**EXTRACTED ENTRIES**
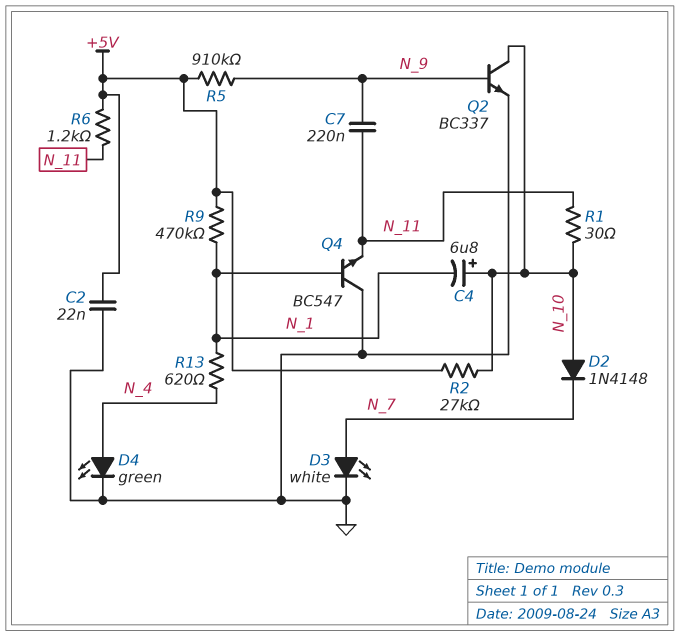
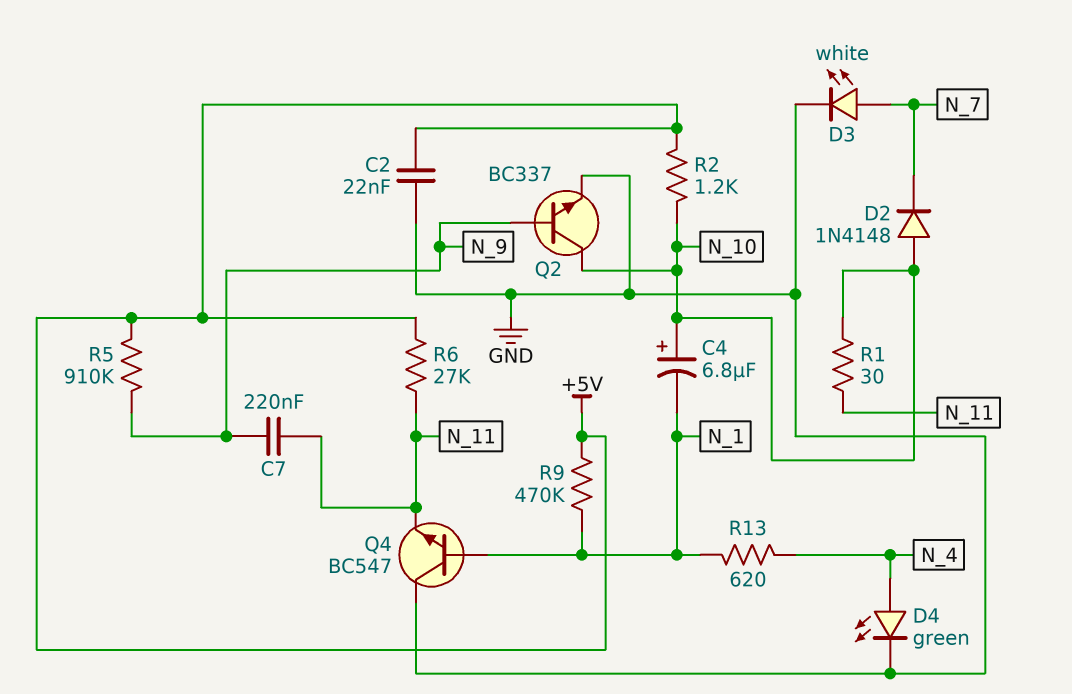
R2: 27k (+5V, N_10) -> 1.2k (+5V, N_10)
R6: 1.2k (+5V, N_11) -> 27k (+5V, N_11)

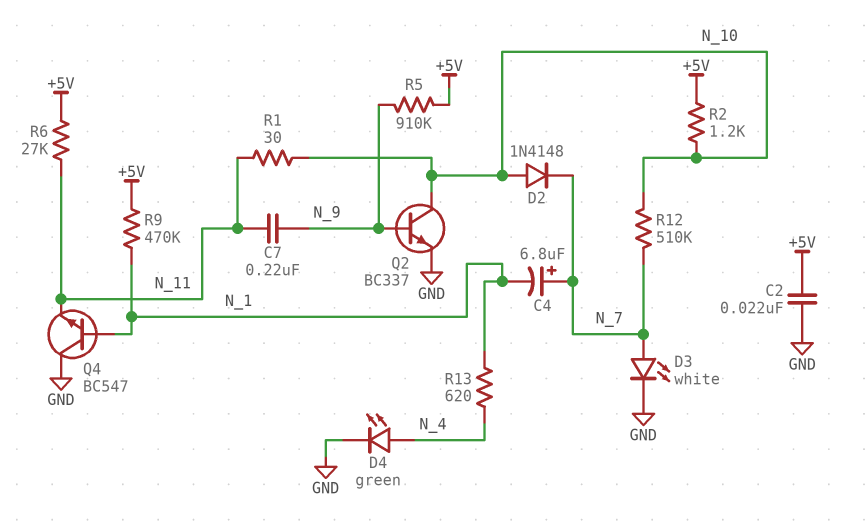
C4: 6.8uF (plus N_10, minus N_1) -> 6.8uF (plus N_7, minus N_1)
R12: none -> 510k (N_7, N_10)

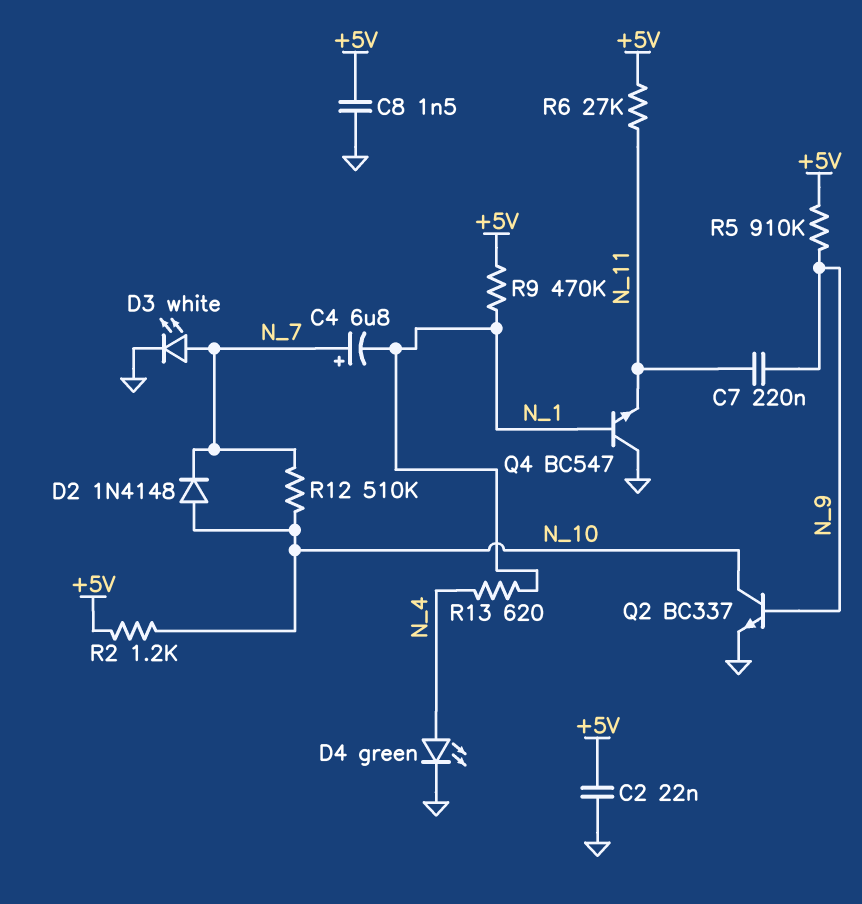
C8: none -> 1.5nF (+5V, GND)
R1: 30 (N_10, N_11) -> none

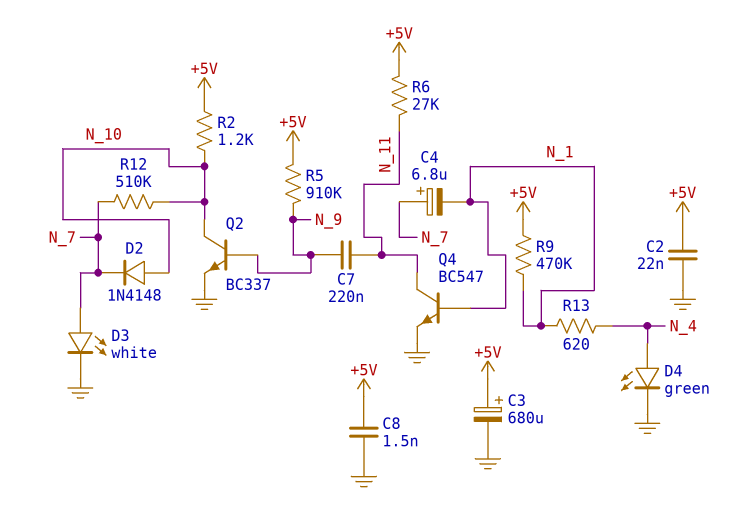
C3: none -> 680uF (plus +5V, minus GND)
Q4: NPN BC547 (B N_1, C GND, E N_11) -> NPN BC547 (B N_1, C N_11, E GND)

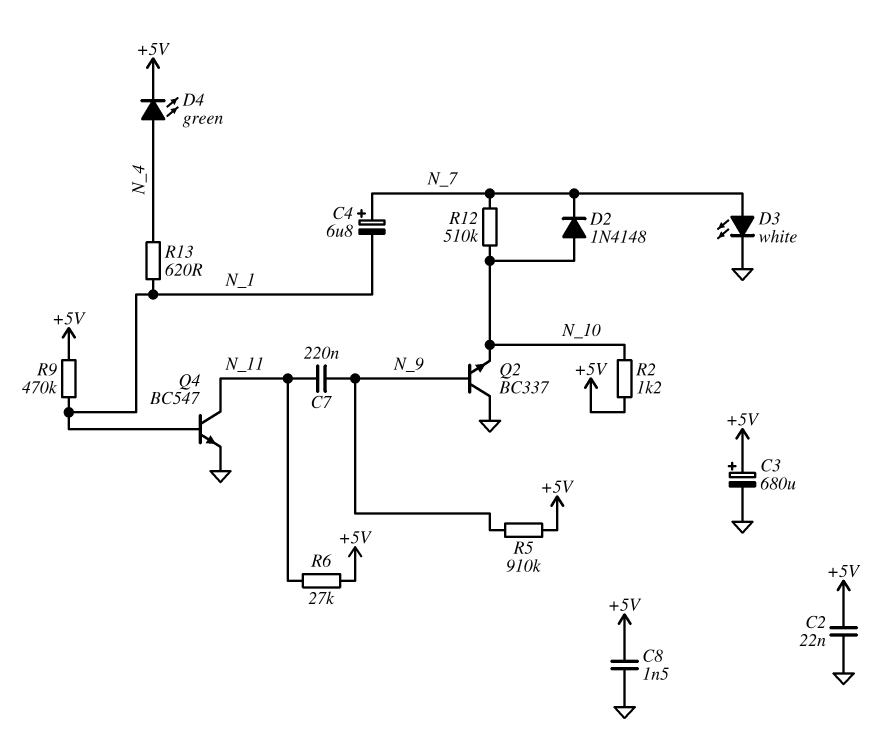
D4: LED green (A N_4, K GND) -> LED green (A N_4, K +5V)
Q2: NPN BC337 (B N_9, C N_10, E GND) -> NPN BC337 (B N_9, C GND, E N_10)

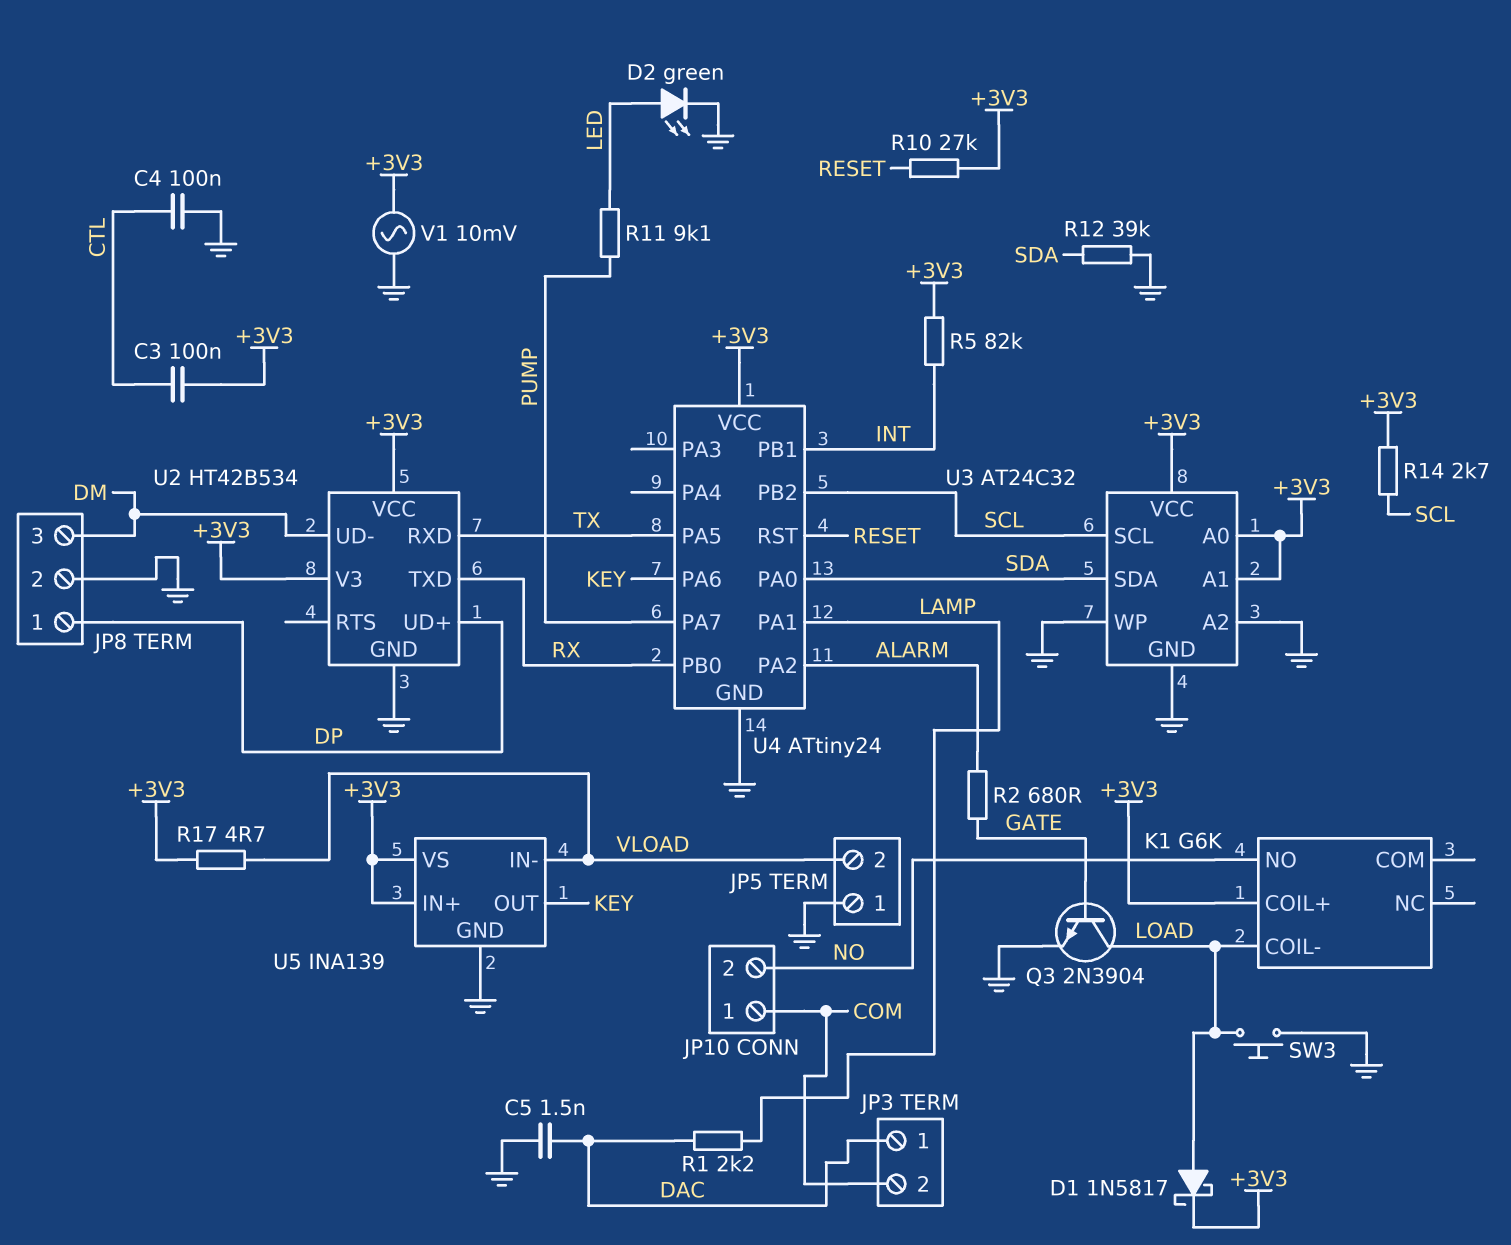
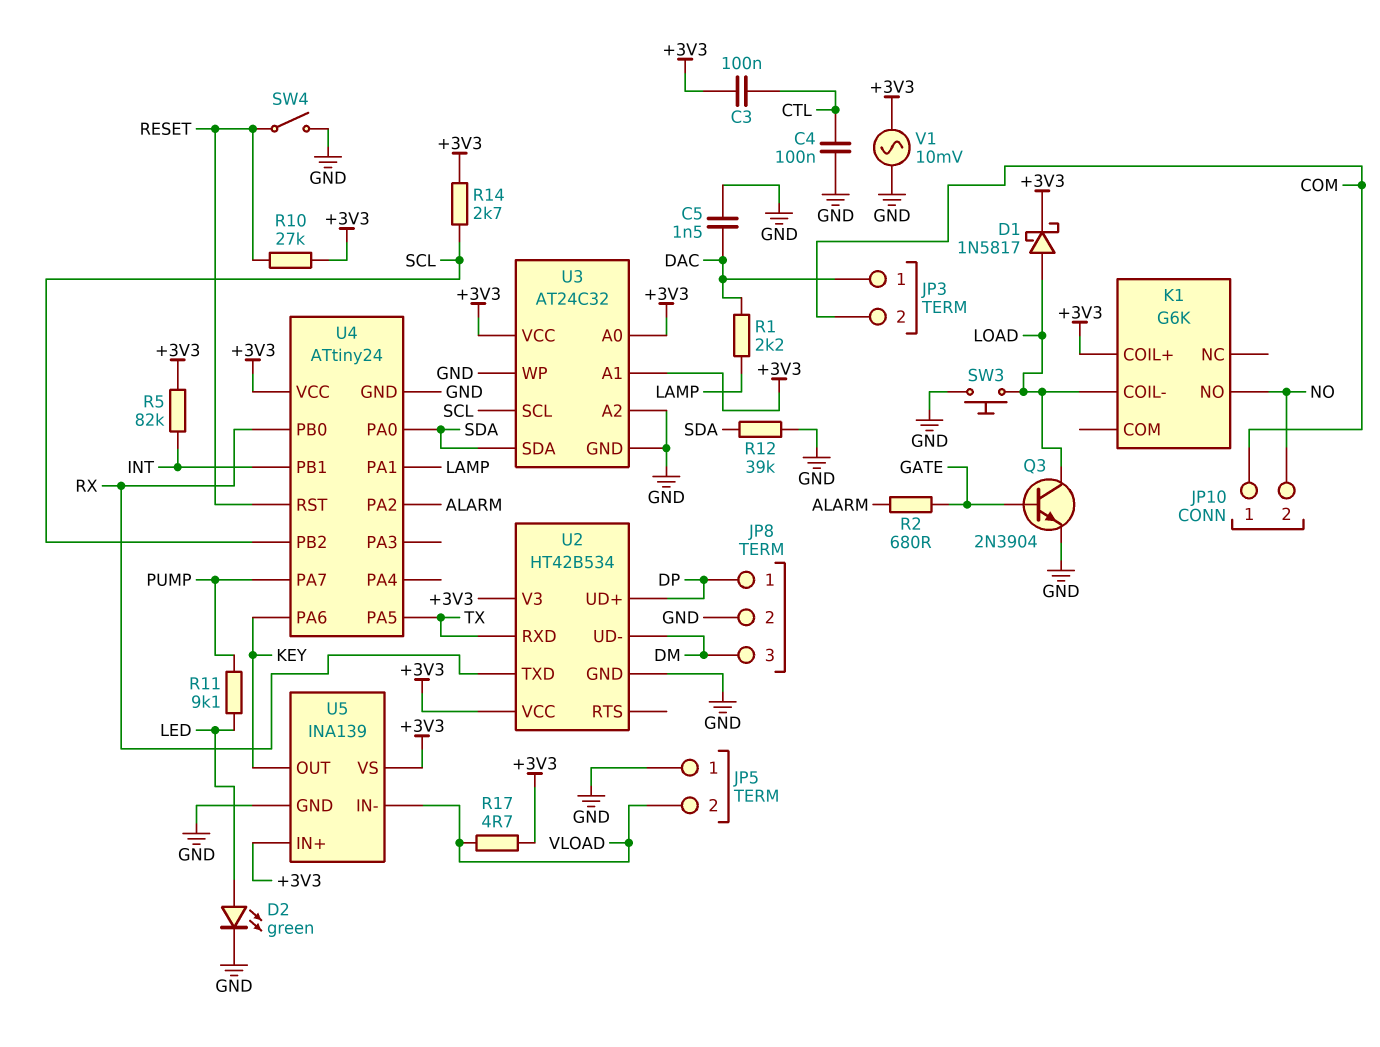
SW4: none -> switch (GND, RESET)

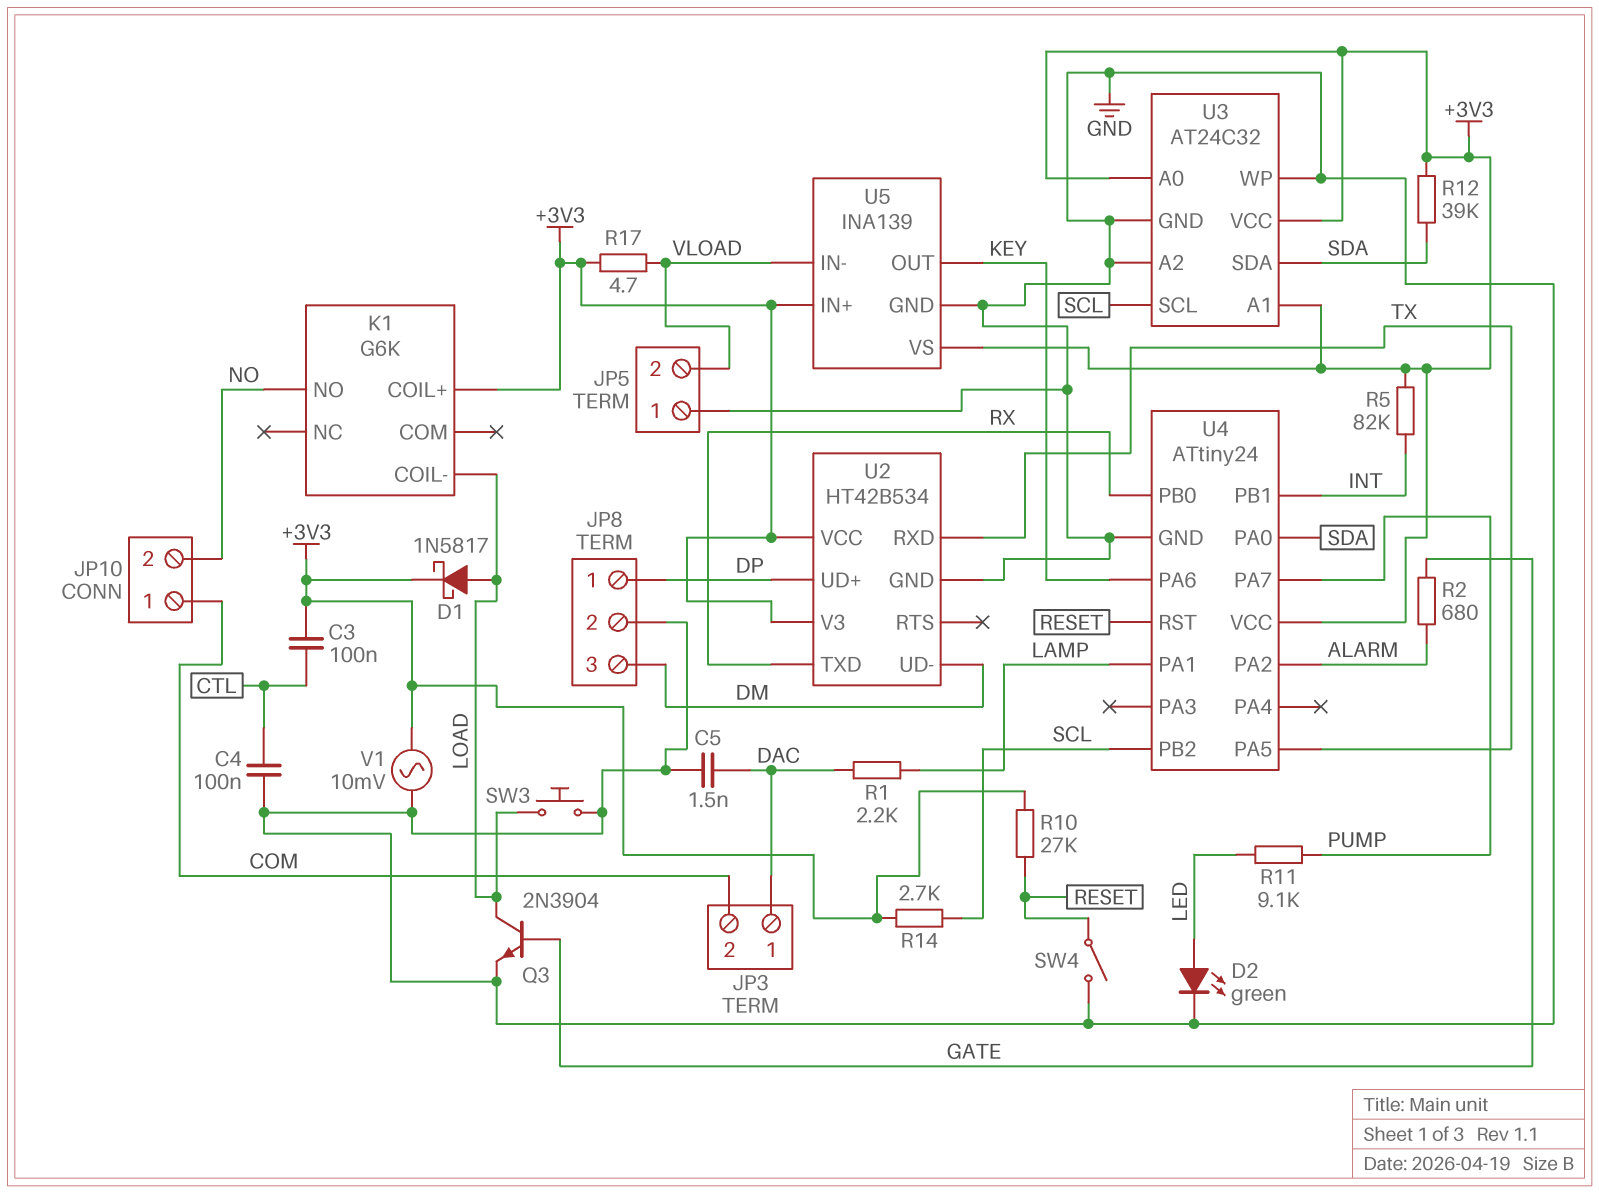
R12: 39k (GND, SDA) -> 39k (+3V3, SDA)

**PROBLEM TO SOLVE**
Repeat the records above exactly, omitting every picture.

**ANSWER SPACE**
R2: 27k (+5V, N_10) -> 1.2k (+5V, N_10)
R6: 1.2k (+5V, N_11) -> 27k (+5V, N_11)

C4: 6.8uF (plus N_10, minus N_1) -> 6.8uF (plus N_7, minus N_1)
R12: none -> 510k (N_7, N_10)

C8: none -> 1.5nF (+5V, GND)
R1: 30 (N_10, N_11) -> none

C3: none -> 680uF (plus +5V, minus GND)
Q4: NPN BC547 (B N_1, C GND, E N_11) -> NPN BC547 (B N_1, C N_11, E GND)

D4: LED green (A N_4, K GND) -> LED green (A N_4, K +5V)
Q2: NPN BC337 (B N_9, C N_10, E GND) -> NPN BC337 (B N_9, C GND, E N_10)

SW4: none -> switch (GND, RESET)

R12: 39k (GND, SDA) -> 39k (+3V3, SDA)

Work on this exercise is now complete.